__TASK INPUT__.
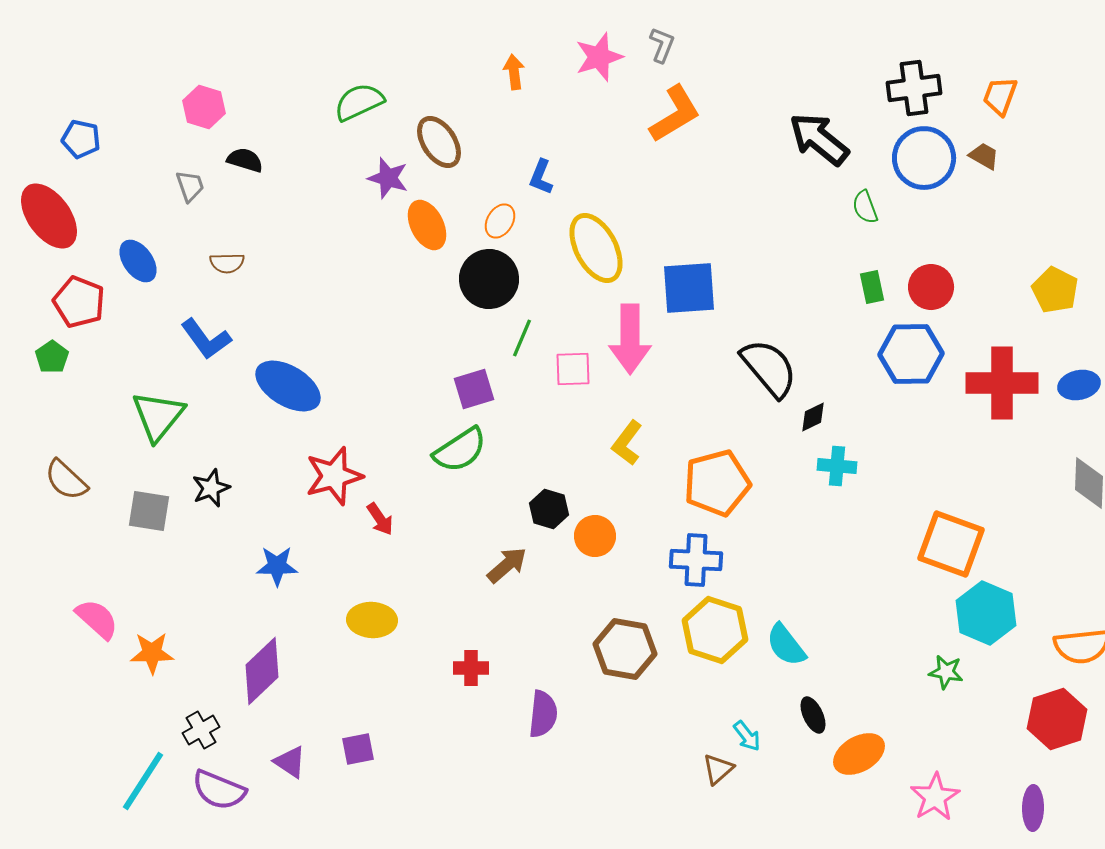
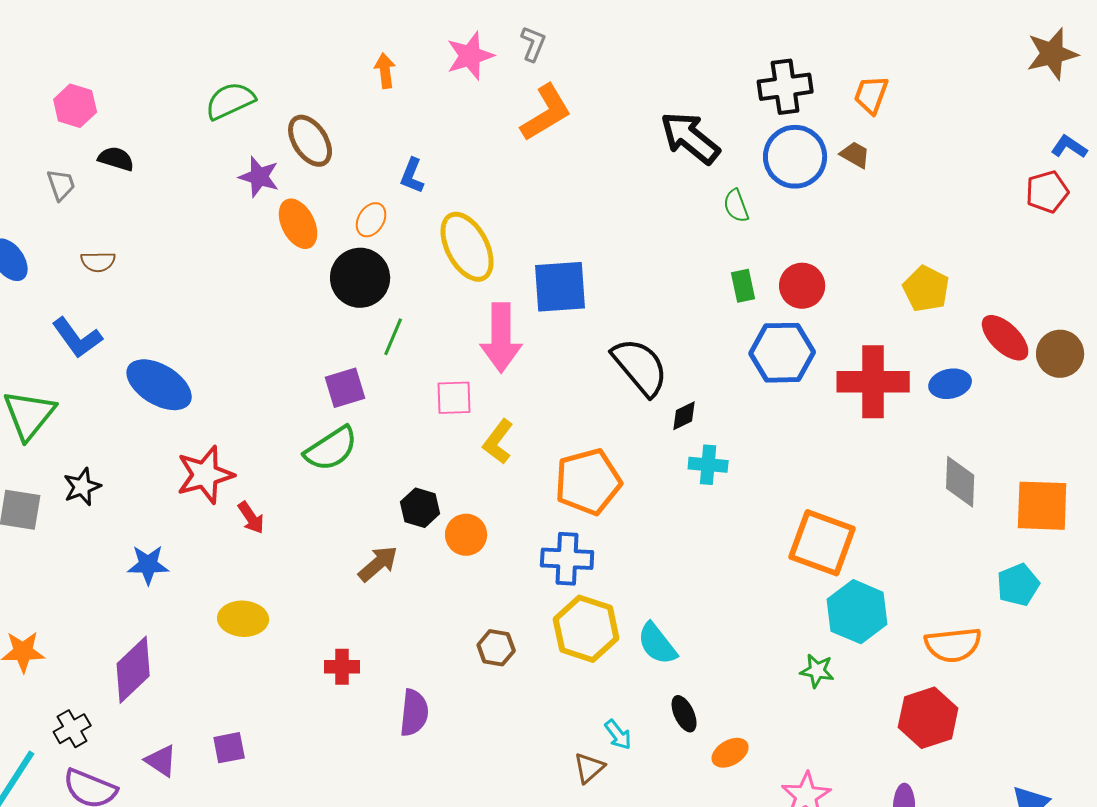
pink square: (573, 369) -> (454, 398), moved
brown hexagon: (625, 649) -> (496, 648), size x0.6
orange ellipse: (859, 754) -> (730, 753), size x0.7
==
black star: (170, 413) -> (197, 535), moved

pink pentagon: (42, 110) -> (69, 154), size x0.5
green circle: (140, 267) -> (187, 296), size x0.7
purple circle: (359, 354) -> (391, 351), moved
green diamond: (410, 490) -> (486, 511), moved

__WORK ORDER__.
From the data above, output exactly the lines between the one containing "green circle: (140, 267)" and the one containing "green diamond: (410, 490)", counting both of them.

__PROBLEM SOLUTION__.
green circle: (140, 267) -> (187, 296), size x0.7
purple circle: (359, 354) -> (391, 351), moved
green diamond: (410, 490) -> (486, 511), moved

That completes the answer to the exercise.